→ DATA FOR PROCESSING:
[Start of Attachment]

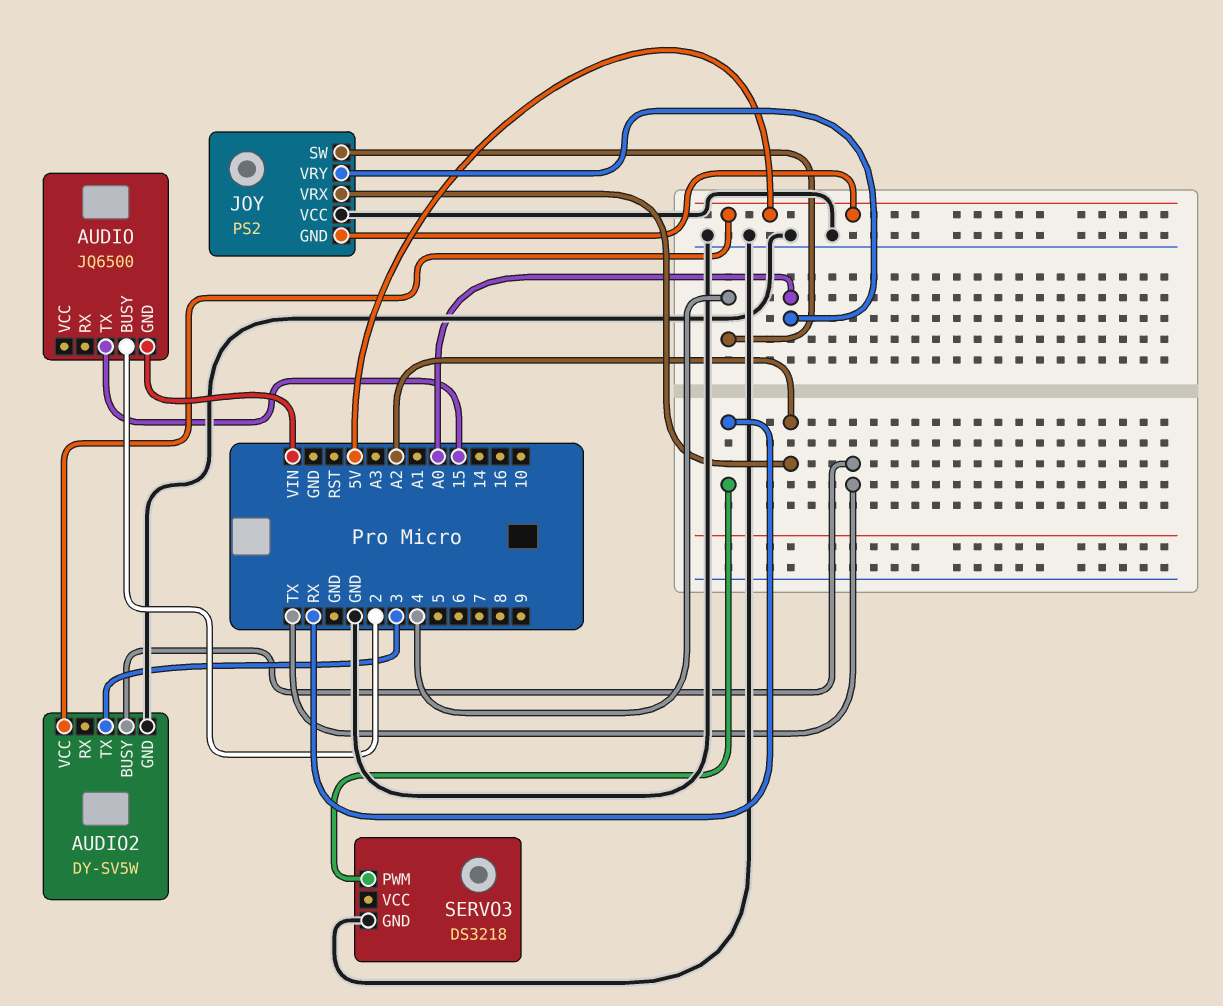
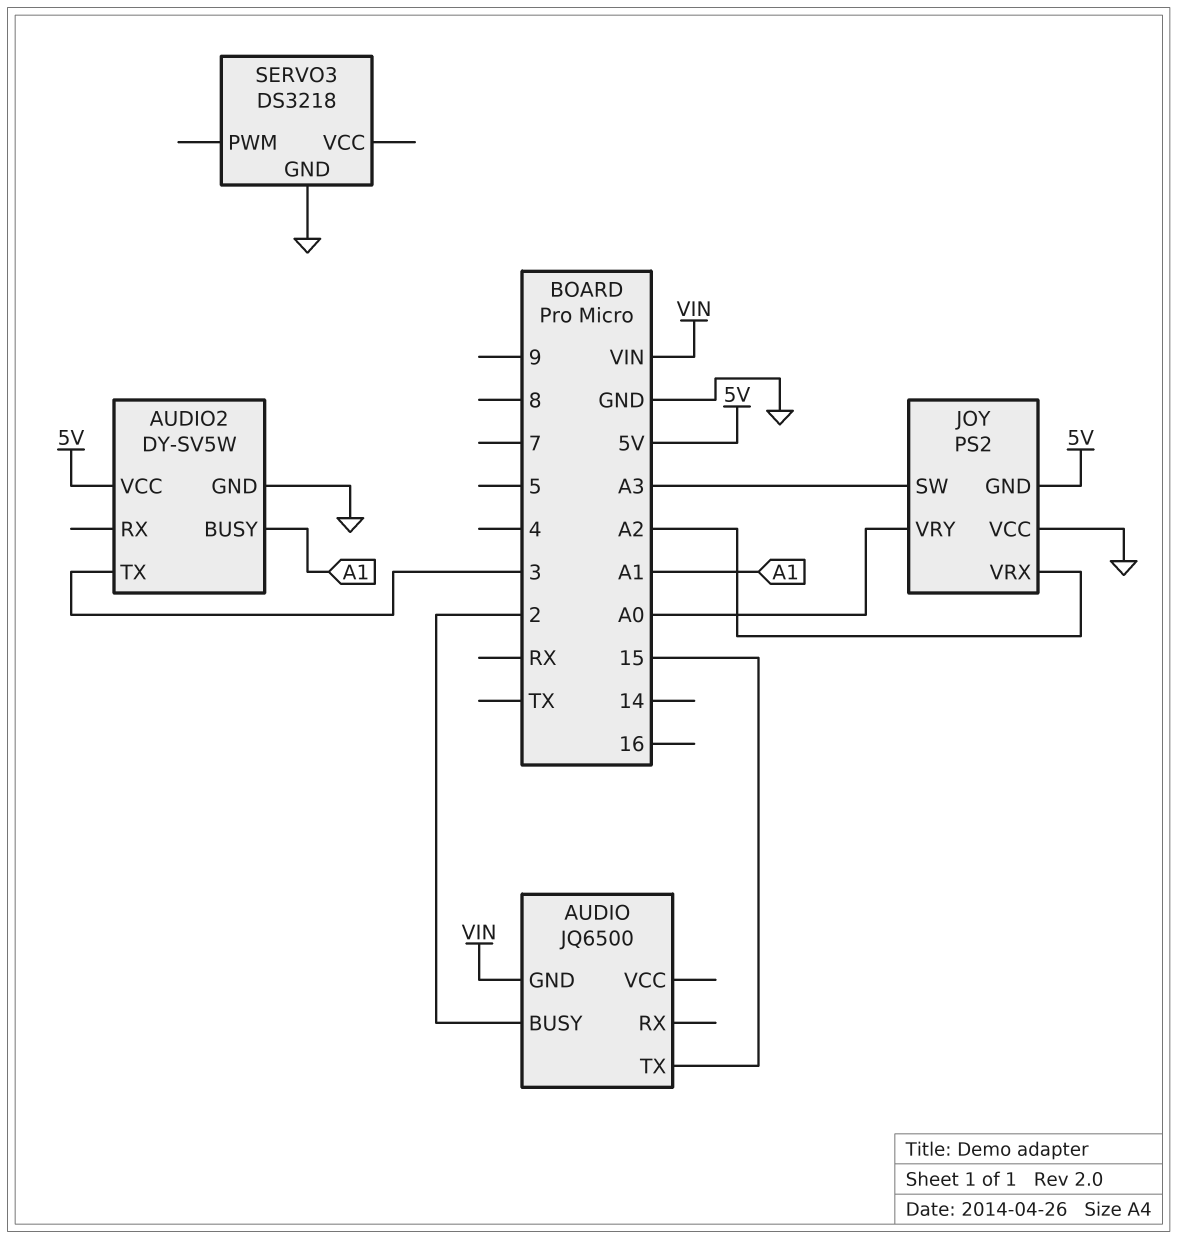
AUDIO2 pin BUSY: TX -> A1
JOY pin SW: 4 -> A3
SERVO3 pin PWM: RX -> none

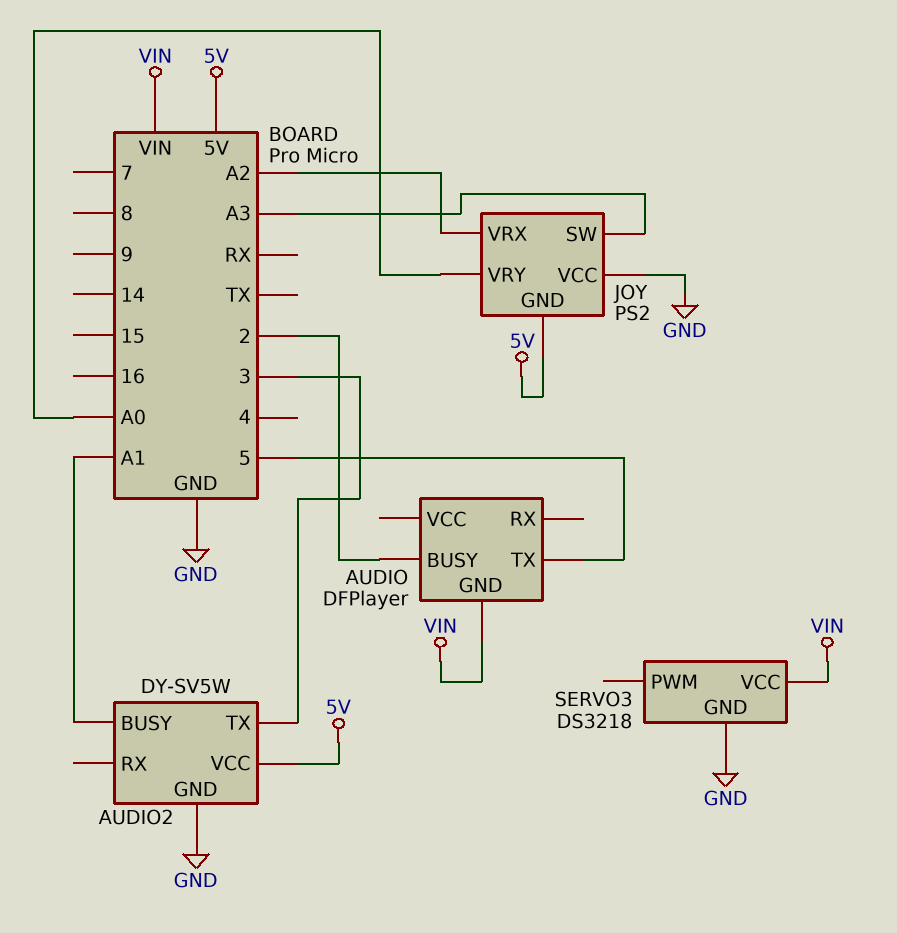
AUDIO: JQ6500 -> DFPlayer
AUDIO pin TX: 15 -> 5
SERVO3 pin VCC: none -> VIN

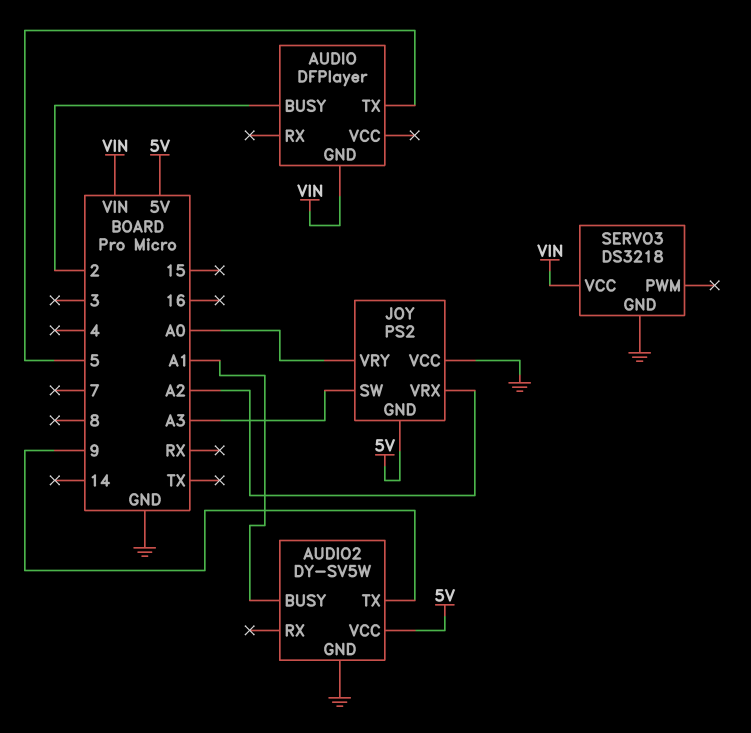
AUDIO2 pin TX: 3 -> 9

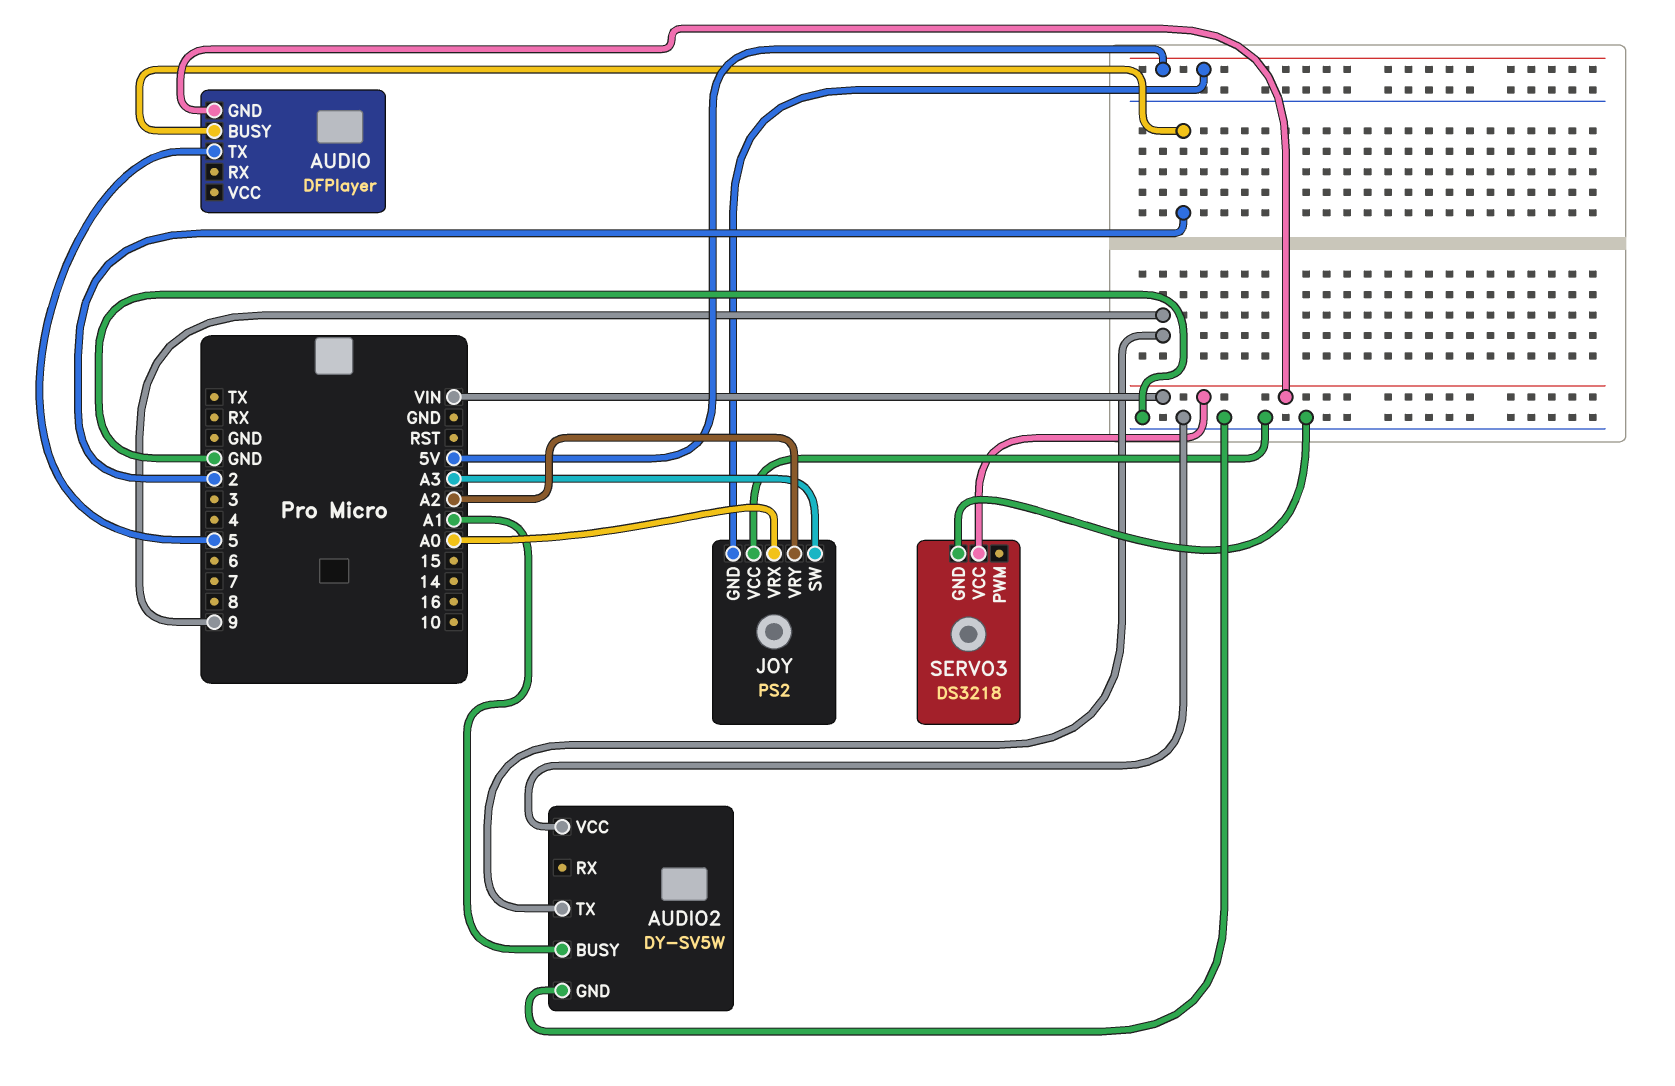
AUDIO2 pin VCC: 5V -> GND
JOY pin VRX: A2 -> A0
JOY pin VRY: A0 -> A2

[End of Attachment]

→ WHAT TO DO: Excluding pictures, reproduce the listing above exactly as it stands.

→ REPLY:
AUDIO2 pin BUSY: TX -> A1
JOY pin SW: 4 -> A3
SERVO3 pin PWM: RX -> none

AUDIO: JQ6500 -> DFPlayer
AUDIO pin TX: 15 -> 5
SERVO3 pin VCC: none -> VIN

AUDIO2 pin TX: 3 -> 9

AUDIO2 pin VCC: 5V -> GND
JOY pin VRX: A2 -> A0
JOY pin VRY: A0 -> A2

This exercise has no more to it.